--- What is required ---
Look through the listing below, and wherever a line has the string "schottky", pull it out.
┄┄┄┄┄┄┄┄┄┄┄┄┄┄┄┄┄┄┄┄
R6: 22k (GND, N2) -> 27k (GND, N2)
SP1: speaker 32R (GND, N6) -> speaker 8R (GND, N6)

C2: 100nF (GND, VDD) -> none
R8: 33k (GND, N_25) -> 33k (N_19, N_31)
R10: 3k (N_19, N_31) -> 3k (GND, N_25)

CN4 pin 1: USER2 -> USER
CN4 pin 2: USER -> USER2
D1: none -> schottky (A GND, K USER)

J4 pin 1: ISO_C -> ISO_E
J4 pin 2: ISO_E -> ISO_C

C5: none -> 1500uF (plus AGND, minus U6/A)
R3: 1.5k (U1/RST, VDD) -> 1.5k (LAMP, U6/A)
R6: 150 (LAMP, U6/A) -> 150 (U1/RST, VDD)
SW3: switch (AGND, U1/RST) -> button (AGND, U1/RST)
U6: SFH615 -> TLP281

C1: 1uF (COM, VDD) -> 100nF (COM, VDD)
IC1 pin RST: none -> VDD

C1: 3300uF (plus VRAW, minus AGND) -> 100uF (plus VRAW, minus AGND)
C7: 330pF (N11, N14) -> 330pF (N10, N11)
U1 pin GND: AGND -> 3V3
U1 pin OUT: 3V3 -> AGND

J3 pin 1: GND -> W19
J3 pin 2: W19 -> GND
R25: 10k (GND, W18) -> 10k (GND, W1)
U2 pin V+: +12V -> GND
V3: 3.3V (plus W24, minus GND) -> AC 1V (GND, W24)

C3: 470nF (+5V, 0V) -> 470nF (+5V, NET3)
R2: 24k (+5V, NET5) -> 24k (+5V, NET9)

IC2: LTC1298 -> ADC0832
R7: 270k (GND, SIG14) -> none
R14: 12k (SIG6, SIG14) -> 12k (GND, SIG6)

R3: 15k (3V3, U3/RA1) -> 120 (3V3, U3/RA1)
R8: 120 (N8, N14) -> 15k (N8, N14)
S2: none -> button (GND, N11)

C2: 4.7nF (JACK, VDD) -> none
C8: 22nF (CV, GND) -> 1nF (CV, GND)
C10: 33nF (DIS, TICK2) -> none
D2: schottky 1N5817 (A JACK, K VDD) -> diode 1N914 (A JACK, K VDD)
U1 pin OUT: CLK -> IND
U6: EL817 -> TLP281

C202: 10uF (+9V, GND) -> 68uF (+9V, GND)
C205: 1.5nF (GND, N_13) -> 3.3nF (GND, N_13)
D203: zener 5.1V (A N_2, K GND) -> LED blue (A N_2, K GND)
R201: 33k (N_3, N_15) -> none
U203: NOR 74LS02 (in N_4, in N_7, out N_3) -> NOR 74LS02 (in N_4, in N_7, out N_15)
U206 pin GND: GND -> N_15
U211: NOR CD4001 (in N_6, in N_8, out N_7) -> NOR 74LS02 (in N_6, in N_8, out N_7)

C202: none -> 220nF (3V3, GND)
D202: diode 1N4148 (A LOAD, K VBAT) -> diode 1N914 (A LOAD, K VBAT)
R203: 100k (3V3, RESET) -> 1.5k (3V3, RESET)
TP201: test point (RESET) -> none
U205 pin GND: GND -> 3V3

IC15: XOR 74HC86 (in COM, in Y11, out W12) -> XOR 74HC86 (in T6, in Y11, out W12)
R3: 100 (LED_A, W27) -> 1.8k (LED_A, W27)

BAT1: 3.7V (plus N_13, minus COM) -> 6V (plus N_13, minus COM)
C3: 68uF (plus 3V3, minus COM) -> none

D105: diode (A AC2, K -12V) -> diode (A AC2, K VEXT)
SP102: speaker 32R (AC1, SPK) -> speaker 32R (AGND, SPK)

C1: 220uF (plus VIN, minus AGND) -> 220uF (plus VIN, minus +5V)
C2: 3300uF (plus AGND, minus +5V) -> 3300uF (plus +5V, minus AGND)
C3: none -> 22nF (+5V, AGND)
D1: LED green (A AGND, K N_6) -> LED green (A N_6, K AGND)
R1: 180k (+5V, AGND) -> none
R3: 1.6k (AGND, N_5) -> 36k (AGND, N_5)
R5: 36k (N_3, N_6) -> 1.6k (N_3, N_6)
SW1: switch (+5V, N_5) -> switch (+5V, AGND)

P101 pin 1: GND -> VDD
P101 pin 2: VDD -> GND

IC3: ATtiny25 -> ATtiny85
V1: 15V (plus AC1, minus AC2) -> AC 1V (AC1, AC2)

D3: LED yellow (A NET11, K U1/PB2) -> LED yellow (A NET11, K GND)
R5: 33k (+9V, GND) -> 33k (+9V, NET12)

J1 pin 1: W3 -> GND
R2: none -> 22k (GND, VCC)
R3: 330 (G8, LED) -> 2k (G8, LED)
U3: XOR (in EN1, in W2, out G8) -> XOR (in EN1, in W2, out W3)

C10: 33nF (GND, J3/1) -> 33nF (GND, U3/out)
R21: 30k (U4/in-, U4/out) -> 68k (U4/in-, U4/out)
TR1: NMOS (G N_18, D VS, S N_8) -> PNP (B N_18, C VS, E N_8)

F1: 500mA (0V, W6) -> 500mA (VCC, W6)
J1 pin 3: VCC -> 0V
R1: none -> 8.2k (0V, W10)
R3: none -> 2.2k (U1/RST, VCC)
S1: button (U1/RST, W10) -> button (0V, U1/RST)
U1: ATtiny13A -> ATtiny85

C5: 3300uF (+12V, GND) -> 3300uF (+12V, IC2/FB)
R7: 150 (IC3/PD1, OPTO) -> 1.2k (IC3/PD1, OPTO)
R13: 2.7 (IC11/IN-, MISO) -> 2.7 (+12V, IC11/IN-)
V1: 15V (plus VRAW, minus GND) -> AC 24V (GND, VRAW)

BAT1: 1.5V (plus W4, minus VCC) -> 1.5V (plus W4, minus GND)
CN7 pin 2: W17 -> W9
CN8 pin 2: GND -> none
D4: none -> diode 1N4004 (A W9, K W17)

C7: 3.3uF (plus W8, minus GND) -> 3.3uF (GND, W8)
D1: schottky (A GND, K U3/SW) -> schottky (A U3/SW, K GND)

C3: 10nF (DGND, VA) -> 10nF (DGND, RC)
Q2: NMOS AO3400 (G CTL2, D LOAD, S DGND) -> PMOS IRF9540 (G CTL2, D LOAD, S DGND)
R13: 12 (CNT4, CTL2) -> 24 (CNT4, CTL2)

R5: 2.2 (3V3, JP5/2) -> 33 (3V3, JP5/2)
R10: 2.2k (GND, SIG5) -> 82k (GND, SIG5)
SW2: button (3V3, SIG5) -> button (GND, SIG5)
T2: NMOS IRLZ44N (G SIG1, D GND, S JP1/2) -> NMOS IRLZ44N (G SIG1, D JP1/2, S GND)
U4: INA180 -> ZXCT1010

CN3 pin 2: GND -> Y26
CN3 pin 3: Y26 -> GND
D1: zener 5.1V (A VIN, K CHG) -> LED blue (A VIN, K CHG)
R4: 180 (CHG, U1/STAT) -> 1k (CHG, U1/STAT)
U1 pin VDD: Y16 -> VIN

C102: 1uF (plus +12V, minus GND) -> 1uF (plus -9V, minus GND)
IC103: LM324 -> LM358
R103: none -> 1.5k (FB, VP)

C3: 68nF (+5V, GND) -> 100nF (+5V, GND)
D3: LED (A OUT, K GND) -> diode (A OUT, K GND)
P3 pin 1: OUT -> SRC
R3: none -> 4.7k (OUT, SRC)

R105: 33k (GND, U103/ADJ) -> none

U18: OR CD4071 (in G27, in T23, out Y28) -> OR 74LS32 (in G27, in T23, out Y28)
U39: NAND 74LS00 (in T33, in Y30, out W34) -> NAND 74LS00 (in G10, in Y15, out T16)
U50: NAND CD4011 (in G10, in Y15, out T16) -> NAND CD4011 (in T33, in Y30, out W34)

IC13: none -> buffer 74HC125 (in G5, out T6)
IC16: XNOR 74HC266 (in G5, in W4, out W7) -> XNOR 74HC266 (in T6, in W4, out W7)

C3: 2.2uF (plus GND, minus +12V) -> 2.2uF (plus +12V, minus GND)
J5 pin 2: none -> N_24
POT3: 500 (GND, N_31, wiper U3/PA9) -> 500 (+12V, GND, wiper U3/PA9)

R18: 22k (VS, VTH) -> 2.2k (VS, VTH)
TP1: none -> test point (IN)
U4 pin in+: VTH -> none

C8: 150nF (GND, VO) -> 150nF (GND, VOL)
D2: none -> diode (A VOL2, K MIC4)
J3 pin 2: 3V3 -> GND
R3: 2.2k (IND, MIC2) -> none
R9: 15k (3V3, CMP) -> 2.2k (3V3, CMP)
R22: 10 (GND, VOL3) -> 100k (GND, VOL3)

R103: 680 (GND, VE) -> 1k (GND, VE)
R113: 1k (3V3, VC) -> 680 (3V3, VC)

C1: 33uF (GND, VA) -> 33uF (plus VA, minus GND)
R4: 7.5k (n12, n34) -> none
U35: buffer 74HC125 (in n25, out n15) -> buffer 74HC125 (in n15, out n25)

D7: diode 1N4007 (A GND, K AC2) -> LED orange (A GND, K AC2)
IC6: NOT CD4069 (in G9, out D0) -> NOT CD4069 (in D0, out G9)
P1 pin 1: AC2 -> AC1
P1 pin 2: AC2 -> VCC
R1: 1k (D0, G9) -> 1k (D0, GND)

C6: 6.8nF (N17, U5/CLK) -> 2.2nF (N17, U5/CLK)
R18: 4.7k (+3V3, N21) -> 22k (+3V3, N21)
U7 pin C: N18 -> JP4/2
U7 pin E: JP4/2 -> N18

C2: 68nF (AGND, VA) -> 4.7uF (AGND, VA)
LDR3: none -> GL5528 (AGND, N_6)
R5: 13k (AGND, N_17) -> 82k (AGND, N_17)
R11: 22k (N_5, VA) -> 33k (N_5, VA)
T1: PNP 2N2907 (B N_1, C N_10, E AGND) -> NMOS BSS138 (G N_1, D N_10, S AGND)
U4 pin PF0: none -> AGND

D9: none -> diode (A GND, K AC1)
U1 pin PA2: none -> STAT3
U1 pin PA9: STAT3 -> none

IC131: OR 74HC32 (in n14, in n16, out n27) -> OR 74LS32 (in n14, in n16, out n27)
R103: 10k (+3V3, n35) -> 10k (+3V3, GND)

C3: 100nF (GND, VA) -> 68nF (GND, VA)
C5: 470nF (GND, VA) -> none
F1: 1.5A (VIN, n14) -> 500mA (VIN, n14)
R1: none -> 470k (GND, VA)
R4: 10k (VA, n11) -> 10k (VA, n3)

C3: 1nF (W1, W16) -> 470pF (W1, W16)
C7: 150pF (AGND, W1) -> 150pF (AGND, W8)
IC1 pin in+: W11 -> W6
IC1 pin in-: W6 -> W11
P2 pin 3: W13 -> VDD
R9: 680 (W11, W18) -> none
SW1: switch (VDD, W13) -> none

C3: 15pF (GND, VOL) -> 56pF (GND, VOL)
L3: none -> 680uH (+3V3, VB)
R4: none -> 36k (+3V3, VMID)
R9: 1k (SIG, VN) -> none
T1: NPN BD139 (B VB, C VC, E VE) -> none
┄┄┄┄┄┄┄┄┄┄┄┄┄┄┄┄┄┄┄┄
--- Answer box ---
D1: none -> schottky (A GND, K USER)
D2: schottky 1N5817 (A JACK, K VDD) -> diode 1N914 (A JACK, K VDD)
D1: schottky (A GND, K U3/SW) -> schottky (A U3/SW, K GND)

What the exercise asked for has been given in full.